⟨

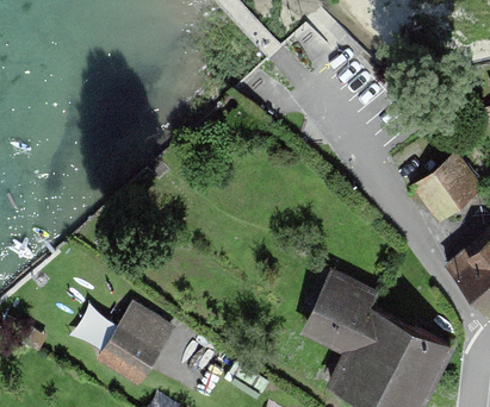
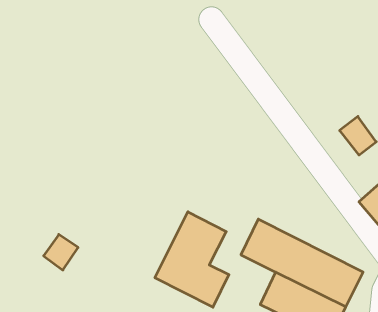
building: none -> [155,212,229,307]
building: [103,307,167,376] -> none

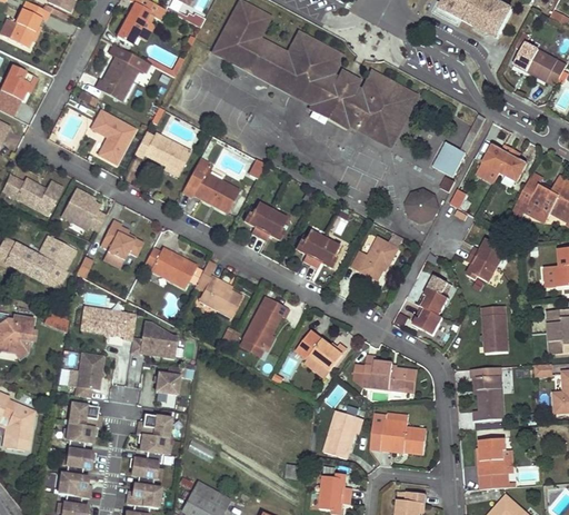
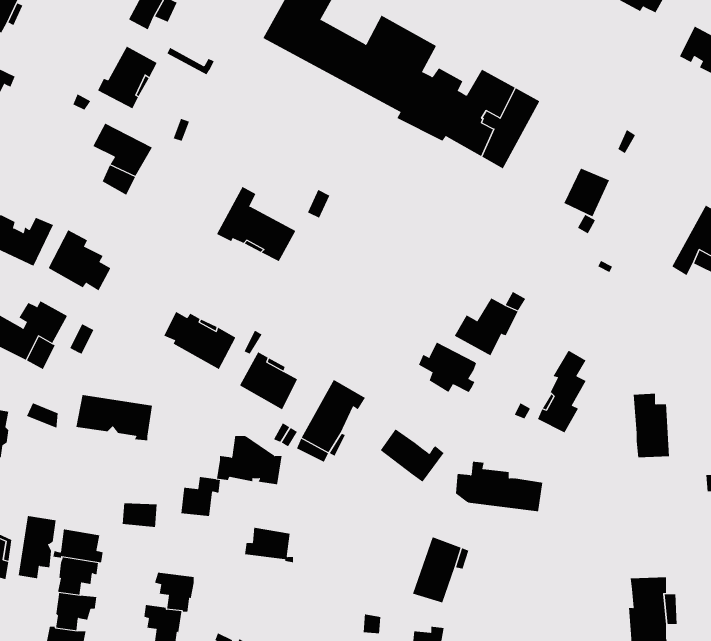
building: [134,130,191,176] -> none
building: [477,143,527,181] -> none
building: [407,189,439,222] -> none
building: [243,202,287,239] -> none
building: [101,220,143,260] -> none
building: [296,230,338,267] -> [418,342,477,393]
building: [467,238,503,281] -> none
building: [130,323,178,358] -> [216,436,282,485]
building: [76,353,103,398] -> [18,515,56,579]
building: [473,376,503,420] -> none
building: [369,414,426,454] -> none
building: [137,415,172,440] -> [244,527,294,563]

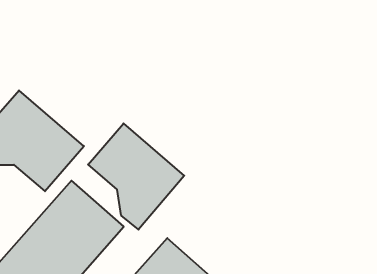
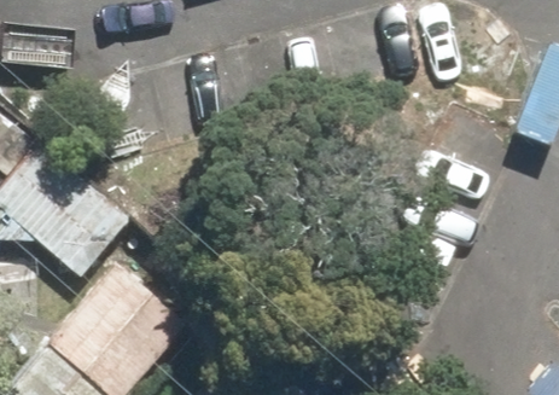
building: [88,123,184,230] -> none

⟩

_WORK INSTRUCTION:_ All of the entries above need to be repeated exactly, minus the pictures.

_TASK OUTPUT:_
building: none -> [155,212,229,307]
building: [103,307,167,376] -> none

building: [134,130,191,176] -> none
building: [477,143,527,181] -> none
building: [407,189,439,222] -> none
building: [243,202,287,239] -> none
building: [101,220,143,260] -> none
building: [296,230,338,267] -> [418,342,477,393]
building: [467,238,503,281] -> none
building: [130,323,178,358] -> [216,436,282,485]
building: [76,353,103,398] -> [18,515,56,579]
building: [473,376,503,420] -> none
building: [369,414,426,454] -> none
building: [137,415,172,440] -> [244,527,294,563]

building: [88,123,184,230] -> none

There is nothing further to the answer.